:: Exercise aim ::
Exclude images; transcribe the rest of the data exactly.

:: Data excerpt ::

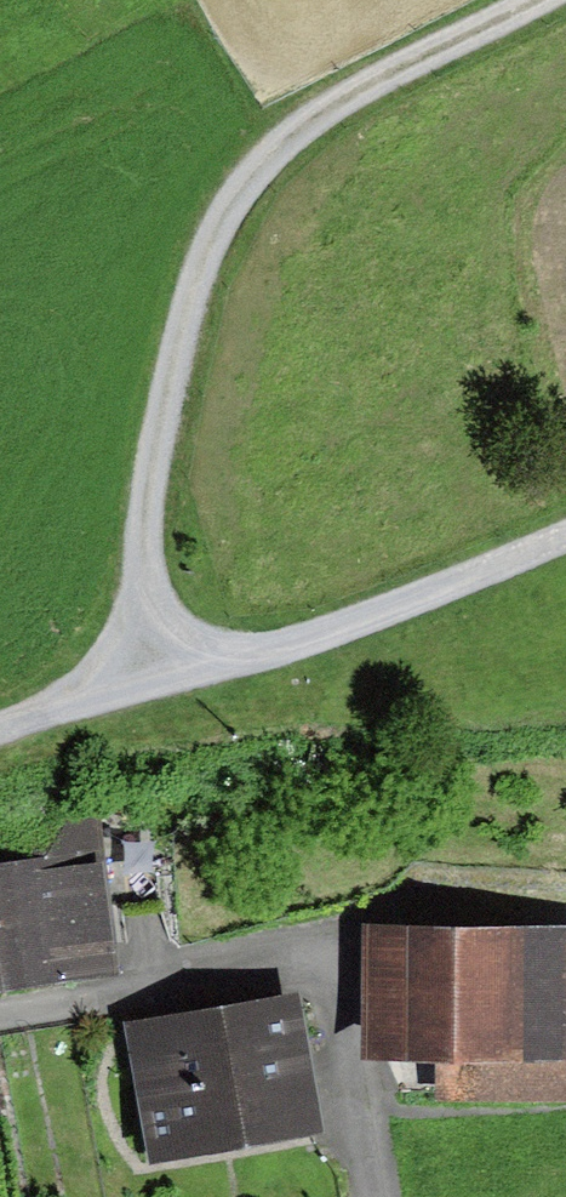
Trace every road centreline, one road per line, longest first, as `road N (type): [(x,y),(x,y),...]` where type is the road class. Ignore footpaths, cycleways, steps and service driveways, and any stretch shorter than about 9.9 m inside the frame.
road 1 (track): [(136,687),(147,525),(197,277),(235,186),(299,127),(525,0)]
road 2 (track): [(565,529),(301,639),(0,726)]
road 3 (track): [(0,1006),(328,950),(370,1196)]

:: Response to this task ::
Trace every road centreline, one road per line, longest first, as `road N (type): [(x,y),(x,y),...]` where type is the road class. Ignore footpaths, cycleways, steps and service driveways, and any stretch shorter than about 9.9 m inside the frame.
road 1 (track): [(136,687),(147,525),(197,277),(235,186),(299,127),(525,0)]
road 2 (track): [(565,529),(301,639),(0,726)]
road 3 (track): [(0,1006),(328,950),(370,1196)]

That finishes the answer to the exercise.